● **COLLECTED DATA**
◆ ◆ ◆

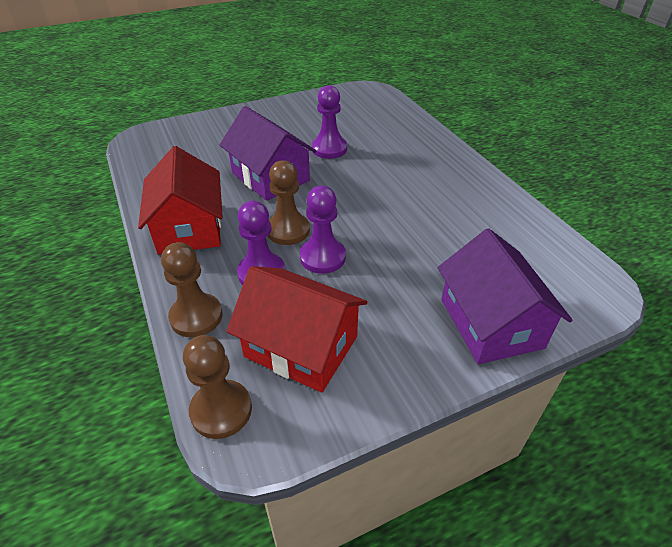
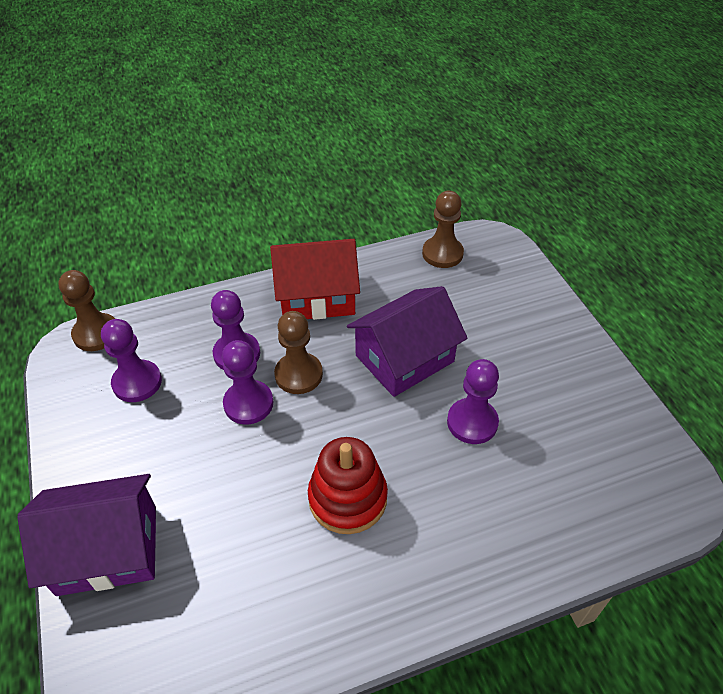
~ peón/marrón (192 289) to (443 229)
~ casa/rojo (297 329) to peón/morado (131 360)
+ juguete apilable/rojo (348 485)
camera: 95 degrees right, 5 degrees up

◆ ◆ ◆

● **WORK ORDER**
Copy the listing exactly. No images belong in the copy.

● **SOLUTION BELOW**
~ peón/marrón (192 289) to (443 229)
~ casa/rojo (297 329) to peón/morado (131 360)
+ juguete apilable/rojo (348 485)
camera: 95 degrees right, 5 degrees up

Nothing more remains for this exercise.